# [YOUR TASK]
Print the first line of the data below and every one after it, through the line containing "added: książka/brązowy (2nd from left)", exactly as written.

# [Dataset entries]
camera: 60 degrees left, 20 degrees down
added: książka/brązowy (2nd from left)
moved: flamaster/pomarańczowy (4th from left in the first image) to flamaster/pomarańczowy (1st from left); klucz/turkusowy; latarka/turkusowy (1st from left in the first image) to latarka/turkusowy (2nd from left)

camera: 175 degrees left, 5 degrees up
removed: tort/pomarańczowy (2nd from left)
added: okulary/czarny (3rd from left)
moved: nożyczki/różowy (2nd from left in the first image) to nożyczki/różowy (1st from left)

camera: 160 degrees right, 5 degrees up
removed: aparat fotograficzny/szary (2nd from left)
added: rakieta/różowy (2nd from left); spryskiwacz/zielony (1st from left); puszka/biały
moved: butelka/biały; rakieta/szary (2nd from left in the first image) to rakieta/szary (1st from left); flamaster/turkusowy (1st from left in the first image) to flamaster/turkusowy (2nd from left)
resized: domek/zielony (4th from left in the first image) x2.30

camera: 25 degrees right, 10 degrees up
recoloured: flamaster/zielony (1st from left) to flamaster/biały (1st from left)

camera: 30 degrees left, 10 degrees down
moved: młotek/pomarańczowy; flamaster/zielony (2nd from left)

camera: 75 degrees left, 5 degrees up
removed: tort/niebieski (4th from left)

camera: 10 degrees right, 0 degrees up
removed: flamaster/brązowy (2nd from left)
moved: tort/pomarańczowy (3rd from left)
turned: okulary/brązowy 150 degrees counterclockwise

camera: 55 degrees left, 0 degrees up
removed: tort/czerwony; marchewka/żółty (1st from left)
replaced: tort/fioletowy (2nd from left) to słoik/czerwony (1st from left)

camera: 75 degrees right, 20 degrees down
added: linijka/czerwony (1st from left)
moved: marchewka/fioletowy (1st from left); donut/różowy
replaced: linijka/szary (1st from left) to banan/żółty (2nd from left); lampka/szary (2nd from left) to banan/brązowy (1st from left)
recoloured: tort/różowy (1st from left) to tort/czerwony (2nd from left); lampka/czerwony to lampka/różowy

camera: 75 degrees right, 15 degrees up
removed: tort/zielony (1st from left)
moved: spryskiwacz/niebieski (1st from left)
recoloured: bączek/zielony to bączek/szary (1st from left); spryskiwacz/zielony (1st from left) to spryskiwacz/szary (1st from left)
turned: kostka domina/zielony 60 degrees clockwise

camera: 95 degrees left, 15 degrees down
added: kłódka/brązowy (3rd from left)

# [RESULT FOR THIS TASK]
camera: 60 degrees left, 20 degrees down
added: książka/brązowy (2nd from left)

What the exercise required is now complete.